Items from a data source:
<<<<

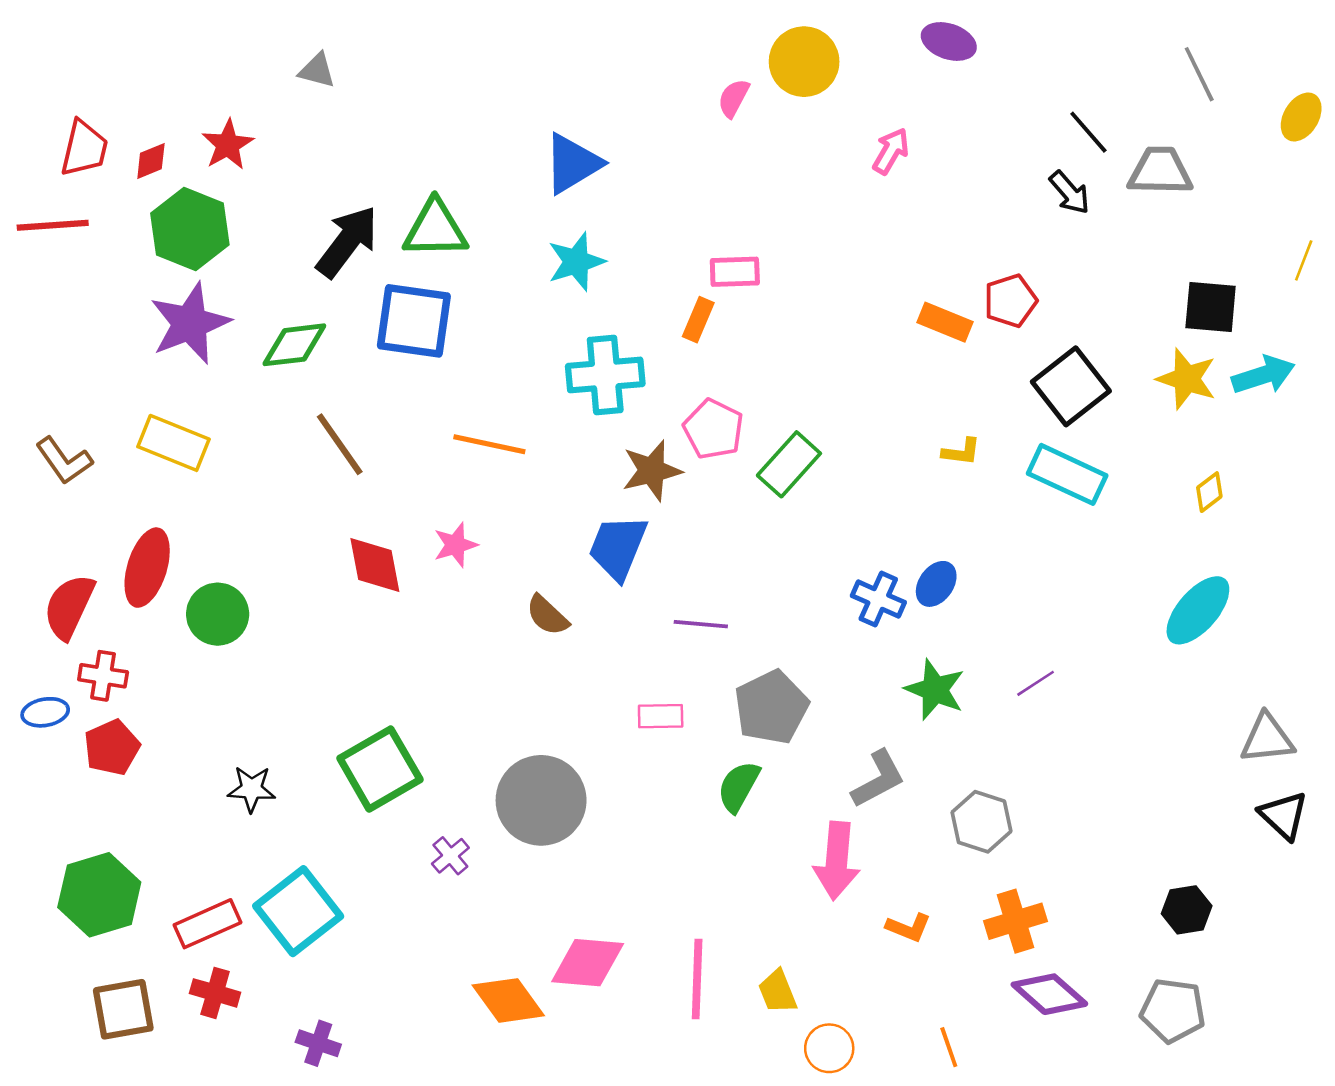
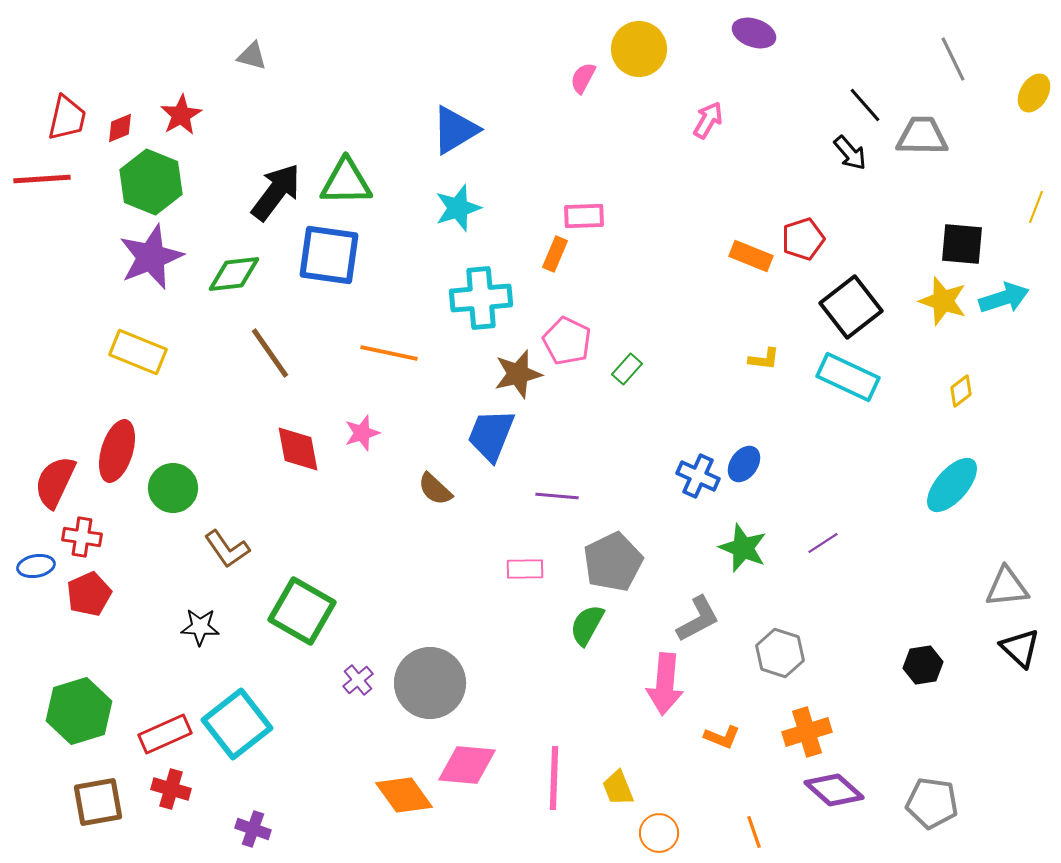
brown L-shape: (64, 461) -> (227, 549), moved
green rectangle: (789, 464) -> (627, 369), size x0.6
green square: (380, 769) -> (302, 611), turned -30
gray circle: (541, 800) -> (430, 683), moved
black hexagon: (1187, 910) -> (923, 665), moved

>>>>

* **Task details**: Above are the records; copy each line from them that includes the string "moved".

* **Output for this exercise**:
brown L-shape: (64, 461) -> (227, 549), moved
gray circle: (541, 800) -> (430, 683), moved
black hexagon: (1187, 910) -> (923, 665), moved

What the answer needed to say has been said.